(DESCRIPTION OF THE TASK):
Select every line in the records that contains the string "clef", matching case exactly, and copy each one.

(INFORMATION PROVIDED):
==*==

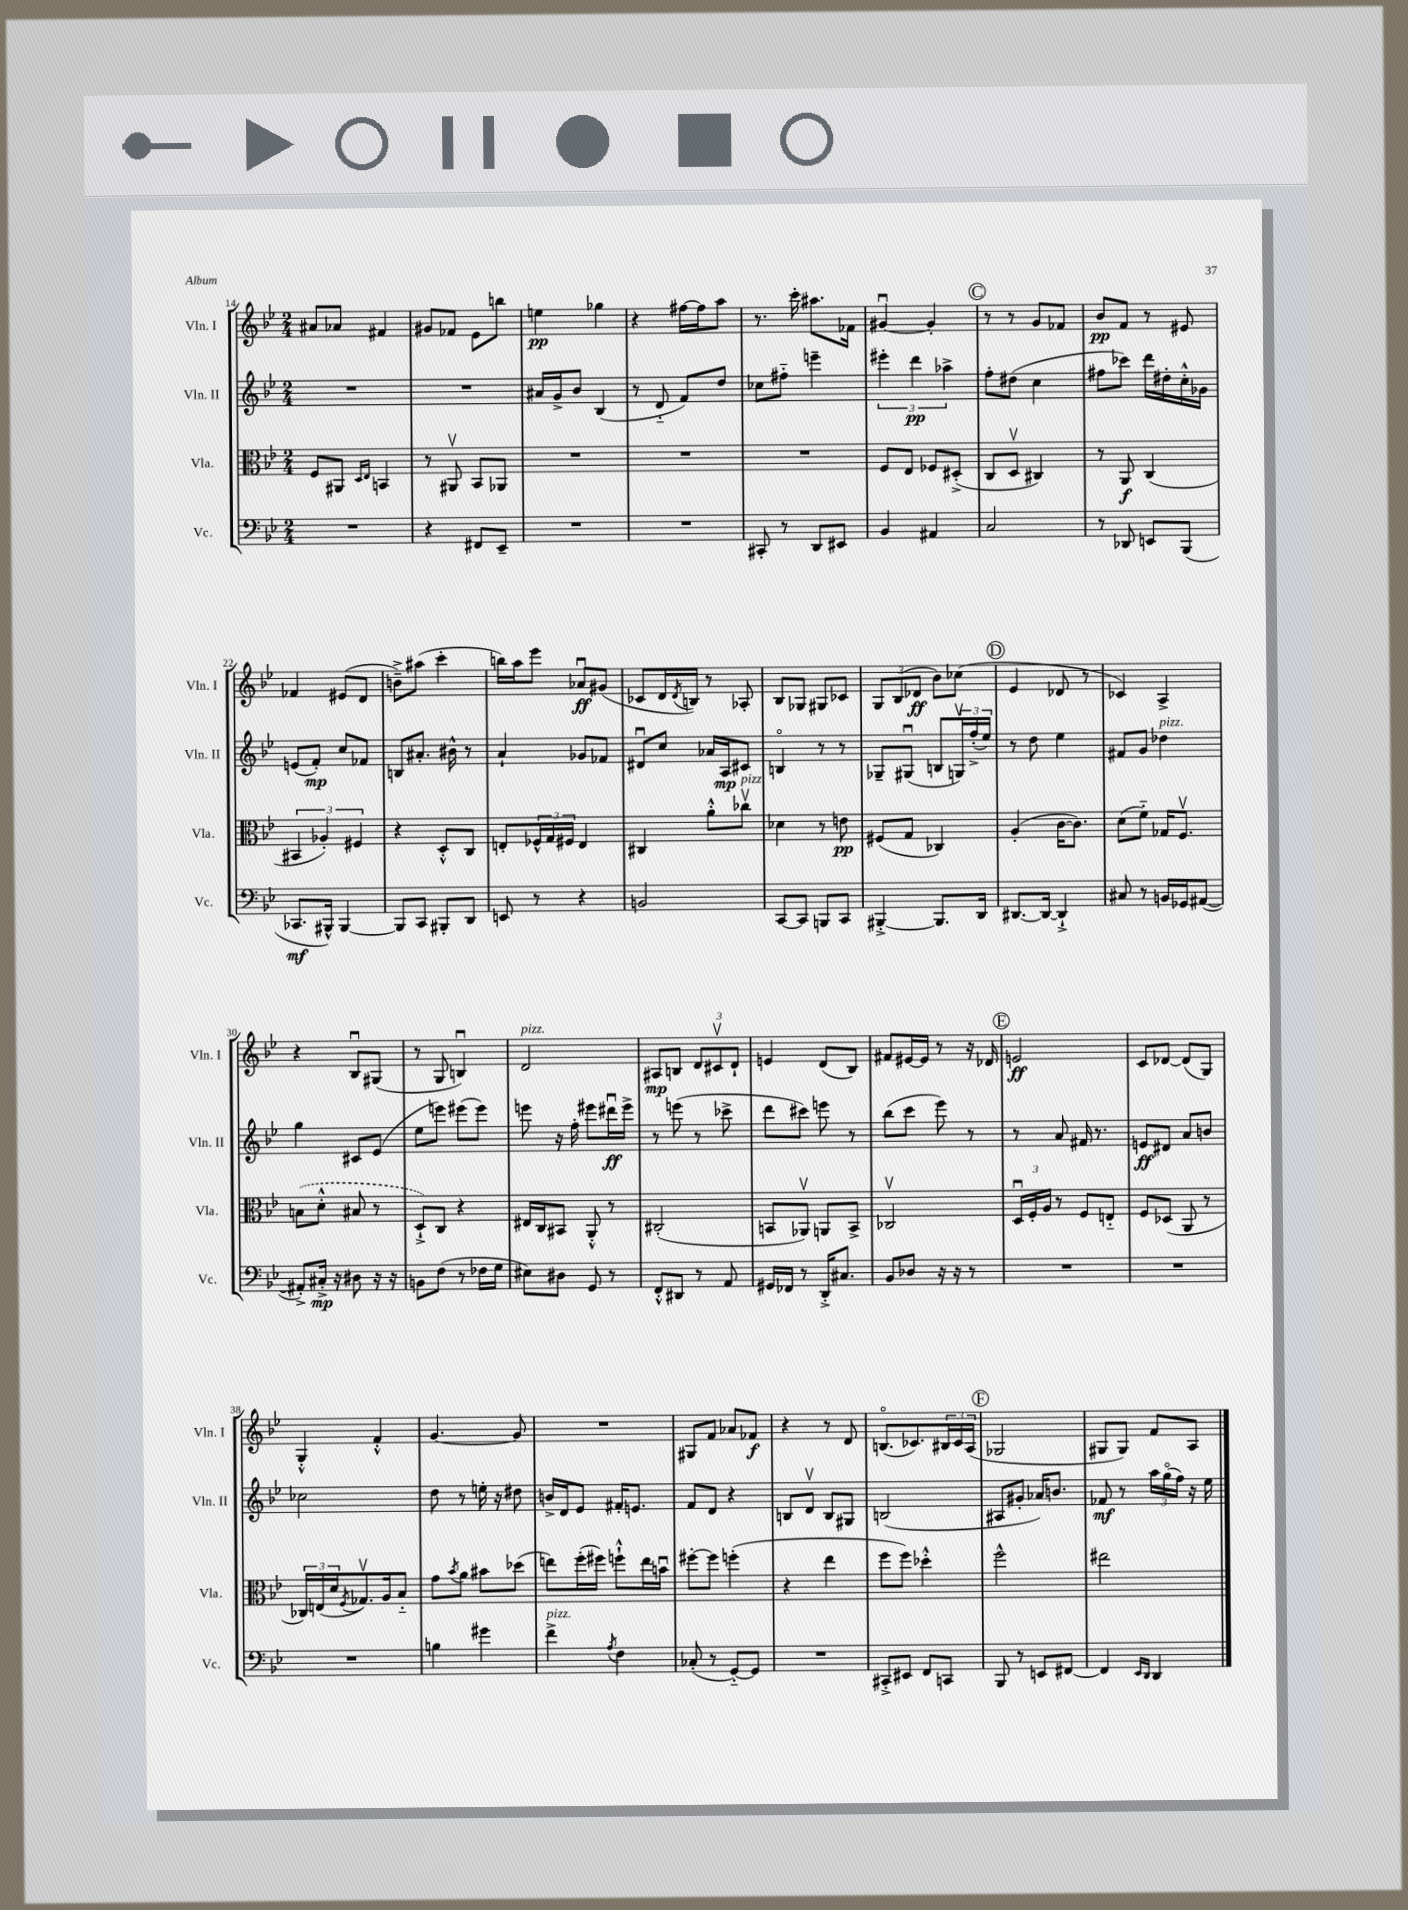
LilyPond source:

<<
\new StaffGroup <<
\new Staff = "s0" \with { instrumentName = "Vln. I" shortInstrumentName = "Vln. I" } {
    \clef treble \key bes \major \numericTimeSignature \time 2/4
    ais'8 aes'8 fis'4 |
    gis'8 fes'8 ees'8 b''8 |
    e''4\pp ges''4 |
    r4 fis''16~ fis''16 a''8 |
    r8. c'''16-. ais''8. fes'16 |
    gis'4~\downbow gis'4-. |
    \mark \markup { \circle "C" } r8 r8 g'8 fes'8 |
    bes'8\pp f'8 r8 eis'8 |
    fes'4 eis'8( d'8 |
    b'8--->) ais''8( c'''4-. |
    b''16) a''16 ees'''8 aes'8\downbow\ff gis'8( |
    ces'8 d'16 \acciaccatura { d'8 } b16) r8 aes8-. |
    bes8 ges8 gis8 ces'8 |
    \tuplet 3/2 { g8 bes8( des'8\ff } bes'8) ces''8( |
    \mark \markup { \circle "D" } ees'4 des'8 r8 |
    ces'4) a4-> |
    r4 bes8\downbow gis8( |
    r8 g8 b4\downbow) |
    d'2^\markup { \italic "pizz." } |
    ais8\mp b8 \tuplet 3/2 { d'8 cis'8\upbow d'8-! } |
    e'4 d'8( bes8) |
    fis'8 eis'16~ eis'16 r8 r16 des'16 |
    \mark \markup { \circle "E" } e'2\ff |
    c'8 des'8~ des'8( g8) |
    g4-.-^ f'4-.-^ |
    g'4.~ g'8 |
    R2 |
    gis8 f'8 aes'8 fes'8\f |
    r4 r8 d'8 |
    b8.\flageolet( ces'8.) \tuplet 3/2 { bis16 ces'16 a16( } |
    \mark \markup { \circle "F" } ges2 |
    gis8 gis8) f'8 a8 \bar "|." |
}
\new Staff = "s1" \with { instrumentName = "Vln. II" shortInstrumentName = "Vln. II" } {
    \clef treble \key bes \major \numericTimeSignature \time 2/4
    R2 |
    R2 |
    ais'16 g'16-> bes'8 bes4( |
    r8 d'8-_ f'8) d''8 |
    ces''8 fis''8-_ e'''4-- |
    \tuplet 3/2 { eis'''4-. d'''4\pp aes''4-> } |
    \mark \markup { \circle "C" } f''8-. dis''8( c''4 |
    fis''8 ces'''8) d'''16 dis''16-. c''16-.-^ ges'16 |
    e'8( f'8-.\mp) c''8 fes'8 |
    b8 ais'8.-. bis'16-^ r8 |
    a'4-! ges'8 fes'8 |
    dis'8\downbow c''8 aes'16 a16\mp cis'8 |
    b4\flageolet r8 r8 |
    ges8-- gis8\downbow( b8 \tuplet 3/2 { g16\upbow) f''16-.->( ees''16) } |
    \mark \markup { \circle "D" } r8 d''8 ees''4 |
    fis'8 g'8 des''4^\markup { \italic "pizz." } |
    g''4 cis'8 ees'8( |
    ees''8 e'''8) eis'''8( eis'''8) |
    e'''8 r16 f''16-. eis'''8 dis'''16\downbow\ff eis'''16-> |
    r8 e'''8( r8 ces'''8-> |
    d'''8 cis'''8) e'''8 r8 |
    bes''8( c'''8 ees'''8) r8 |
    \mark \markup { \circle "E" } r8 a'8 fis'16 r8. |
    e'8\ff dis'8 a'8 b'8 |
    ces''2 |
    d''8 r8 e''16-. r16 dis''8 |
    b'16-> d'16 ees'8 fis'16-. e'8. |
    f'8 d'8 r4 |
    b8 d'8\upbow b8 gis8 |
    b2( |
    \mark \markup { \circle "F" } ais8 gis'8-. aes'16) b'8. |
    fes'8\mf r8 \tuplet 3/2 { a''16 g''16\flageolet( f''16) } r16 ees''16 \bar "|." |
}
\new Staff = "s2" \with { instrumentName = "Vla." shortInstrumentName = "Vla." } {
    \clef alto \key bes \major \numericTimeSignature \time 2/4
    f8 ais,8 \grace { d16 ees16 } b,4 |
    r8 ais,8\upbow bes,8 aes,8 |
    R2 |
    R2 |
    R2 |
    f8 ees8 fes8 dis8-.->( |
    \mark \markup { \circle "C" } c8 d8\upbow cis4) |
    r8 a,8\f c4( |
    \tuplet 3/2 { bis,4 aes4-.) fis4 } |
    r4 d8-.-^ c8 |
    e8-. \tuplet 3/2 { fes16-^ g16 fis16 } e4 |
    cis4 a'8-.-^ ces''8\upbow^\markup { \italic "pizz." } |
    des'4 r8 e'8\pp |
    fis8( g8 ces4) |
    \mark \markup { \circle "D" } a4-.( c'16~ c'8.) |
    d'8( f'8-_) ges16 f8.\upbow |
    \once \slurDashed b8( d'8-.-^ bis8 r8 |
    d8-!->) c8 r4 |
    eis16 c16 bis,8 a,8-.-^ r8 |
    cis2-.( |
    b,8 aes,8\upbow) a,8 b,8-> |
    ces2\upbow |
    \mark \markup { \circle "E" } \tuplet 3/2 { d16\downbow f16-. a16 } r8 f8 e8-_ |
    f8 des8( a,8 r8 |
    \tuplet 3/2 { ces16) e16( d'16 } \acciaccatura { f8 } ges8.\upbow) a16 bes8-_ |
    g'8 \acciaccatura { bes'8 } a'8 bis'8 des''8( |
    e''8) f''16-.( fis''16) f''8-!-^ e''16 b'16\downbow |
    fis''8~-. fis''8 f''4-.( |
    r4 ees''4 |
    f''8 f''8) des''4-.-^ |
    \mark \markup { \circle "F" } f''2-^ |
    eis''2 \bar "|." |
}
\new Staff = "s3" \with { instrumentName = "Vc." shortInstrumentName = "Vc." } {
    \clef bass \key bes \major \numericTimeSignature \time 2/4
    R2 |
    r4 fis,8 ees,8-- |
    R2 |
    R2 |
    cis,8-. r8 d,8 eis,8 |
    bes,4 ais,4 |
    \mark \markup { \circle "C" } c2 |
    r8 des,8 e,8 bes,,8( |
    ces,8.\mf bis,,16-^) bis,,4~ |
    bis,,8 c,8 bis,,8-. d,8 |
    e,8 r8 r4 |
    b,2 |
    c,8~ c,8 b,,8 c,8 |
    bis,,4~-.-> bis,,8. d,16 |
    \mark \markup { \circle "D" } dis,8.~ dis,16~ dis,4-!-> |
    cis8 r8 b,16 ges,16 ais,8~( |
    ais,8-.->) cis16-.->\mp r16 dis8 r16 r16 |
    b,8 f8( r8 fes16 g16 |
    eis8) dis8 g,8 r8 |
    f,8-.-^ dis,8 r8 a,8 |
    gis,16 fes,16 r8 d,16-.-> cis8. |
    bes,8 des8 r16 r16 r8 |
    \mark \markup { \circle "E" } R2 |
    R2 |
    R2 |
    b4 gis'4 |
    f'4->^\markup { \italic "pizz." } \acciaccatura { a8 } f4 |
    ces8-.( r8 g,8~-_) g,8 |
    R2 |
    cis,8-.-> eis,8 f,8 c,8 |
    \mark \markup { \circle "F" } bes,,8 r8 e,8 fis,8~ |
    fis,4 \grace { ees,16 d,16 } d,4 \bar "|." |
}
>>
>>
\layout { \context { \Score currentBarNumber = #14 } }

==*==

(TASK SOLUTION):
    \clef treble \key bes \major \numericTimeSignature \time 2/4
    \clef treble \key bes \major \numericTimeSignature \time 2/4
    \clef alto \key bes \major \numericTimeSignature \time 2/4
    \clef bass \key bes \major \numericTimeSignature \time 2/4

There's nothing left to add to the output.